(Records from a collection)
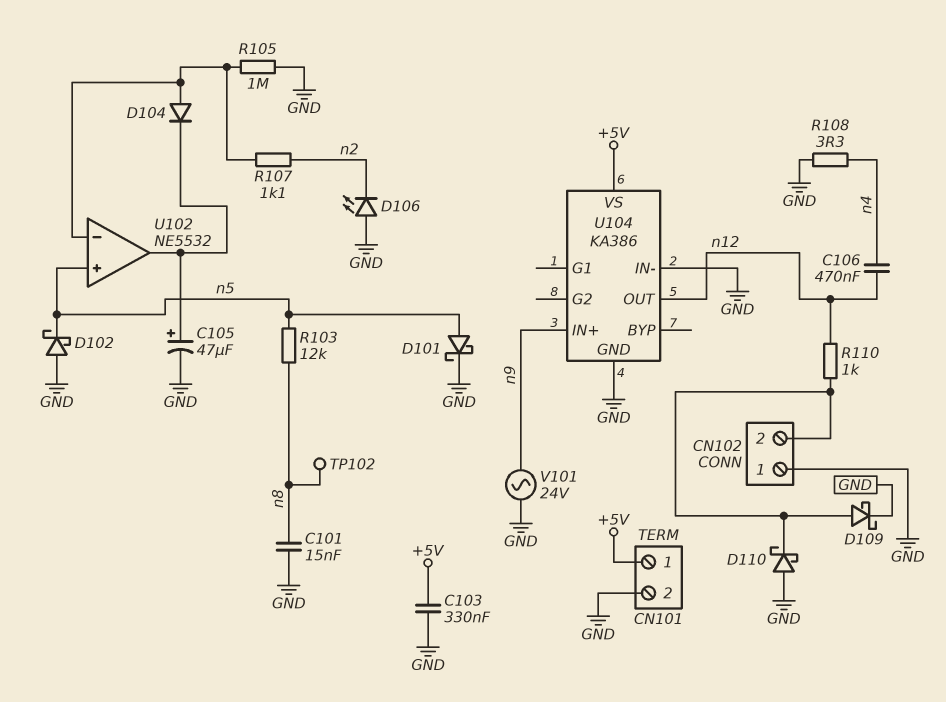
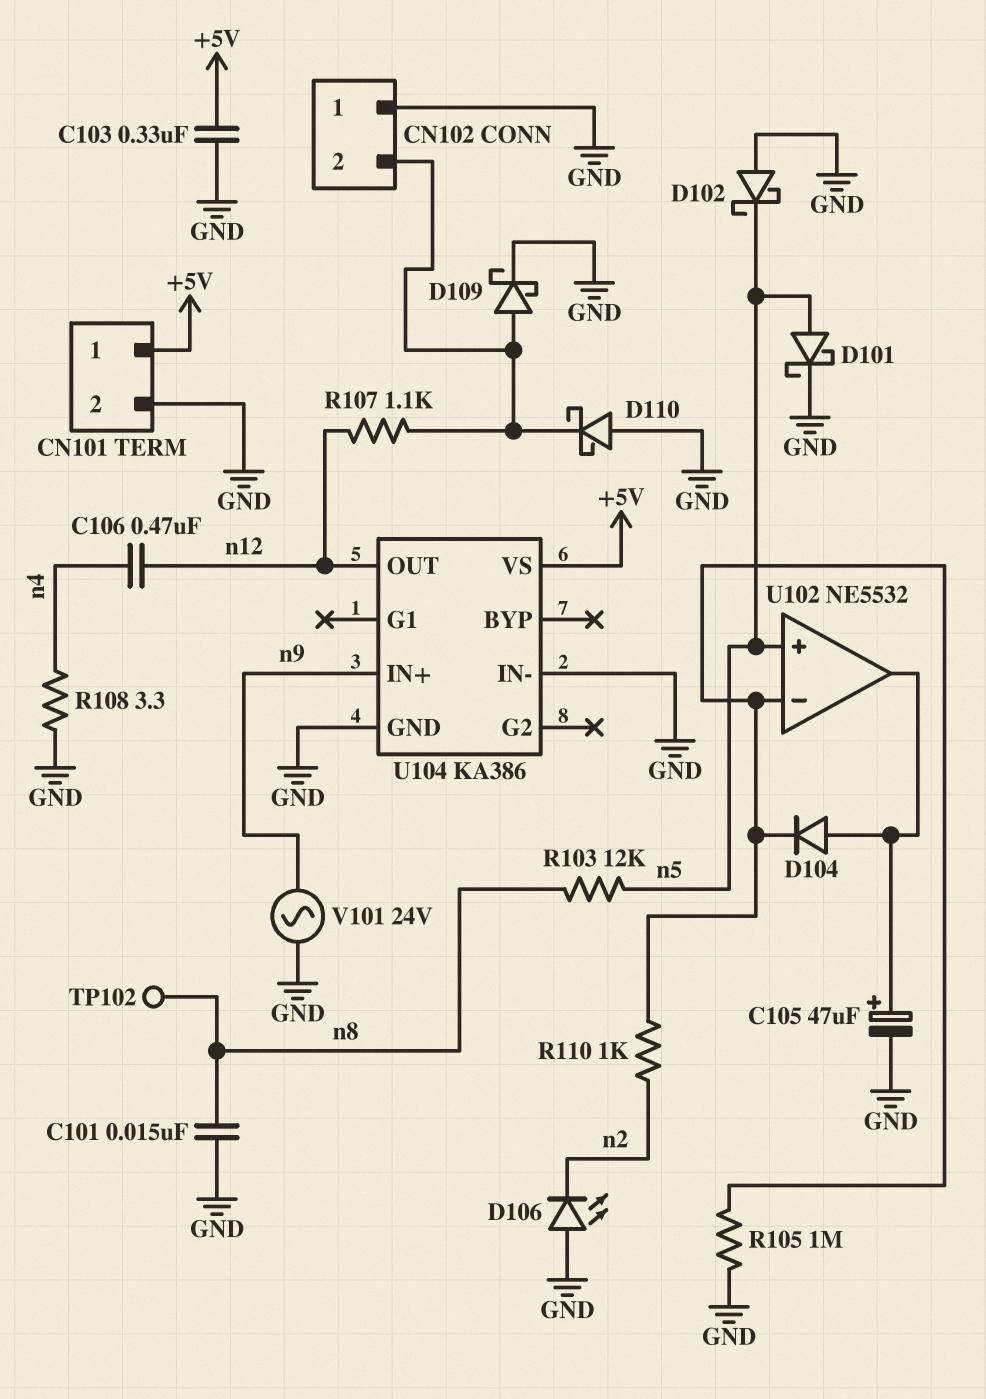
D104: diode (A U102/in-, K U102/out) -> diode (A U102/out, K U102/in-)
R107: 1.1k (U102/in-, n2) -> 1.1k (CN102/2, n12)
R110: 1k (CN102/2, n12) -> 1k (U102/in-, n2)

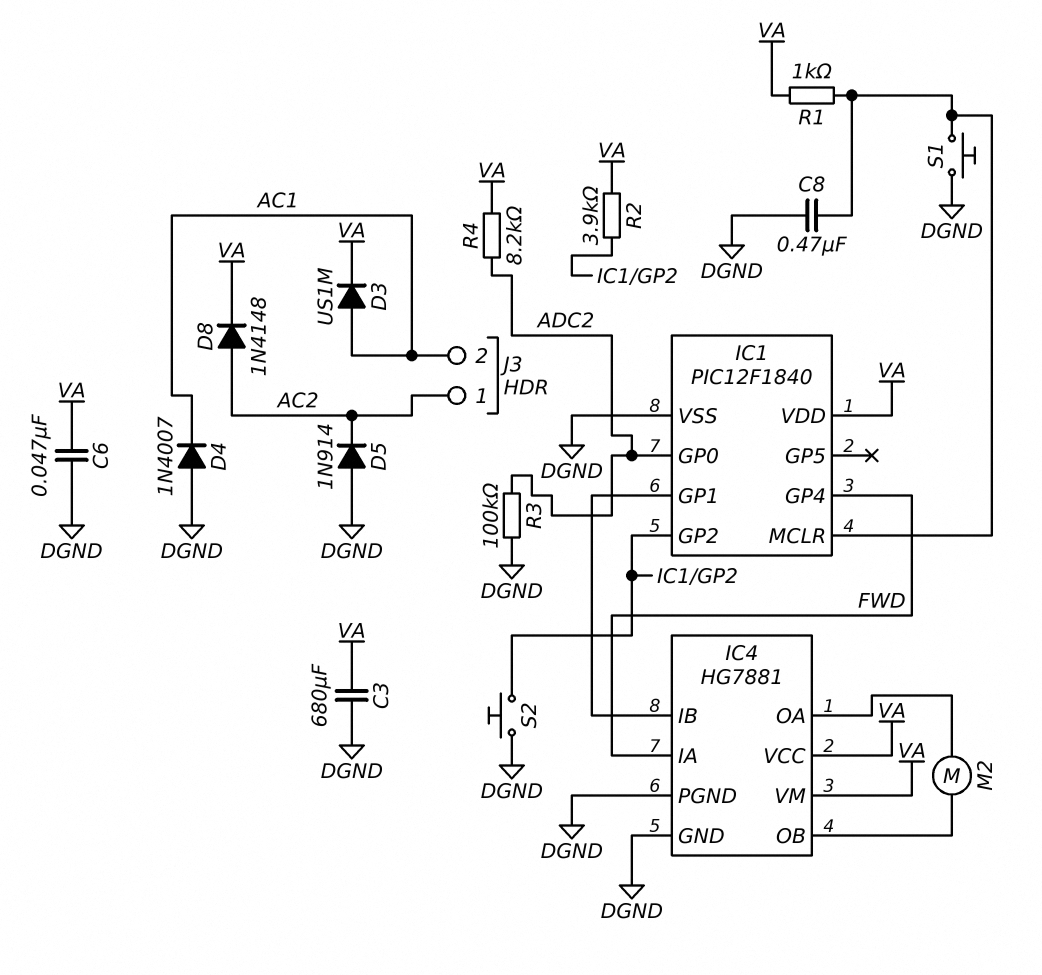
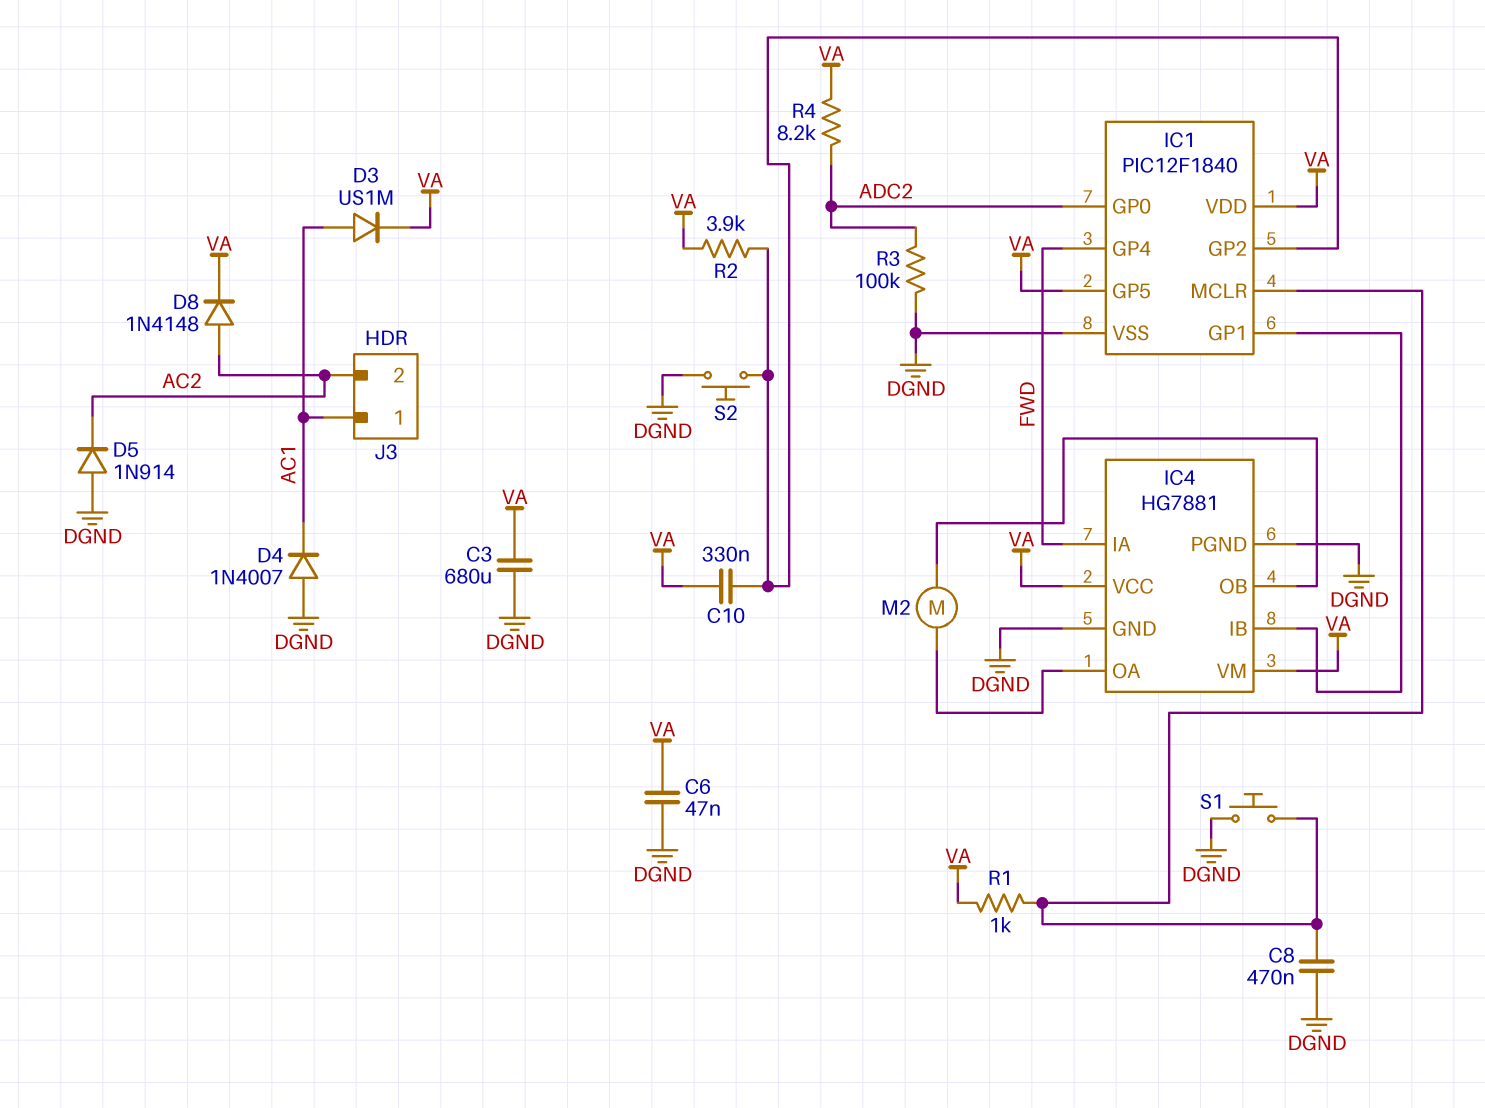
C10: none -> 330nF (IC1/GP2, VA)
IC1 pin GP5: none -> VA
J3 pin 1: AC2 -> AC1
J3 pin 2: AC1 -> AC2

■ **The task**:
Print all the entries again exactly as written, but without the pictures.

■ **Answer for the task**:
D104: diode (A U102/in-, K U102/out) -> diode (A U102/out, K U102/in-)
R107: 1.1k (U102/in-, n2) -> 1.1k (CN102/2, n12)
R110: 1k (CN102/2, n12) -> 1k (U102/in-, n2)

C10: none -> 330nF (IC1/GP2, VA)
IC1 pin GP5: none -> VA
J3 pin 1: AC2 -> AC1
J3 pin 2: AC1 -> AC2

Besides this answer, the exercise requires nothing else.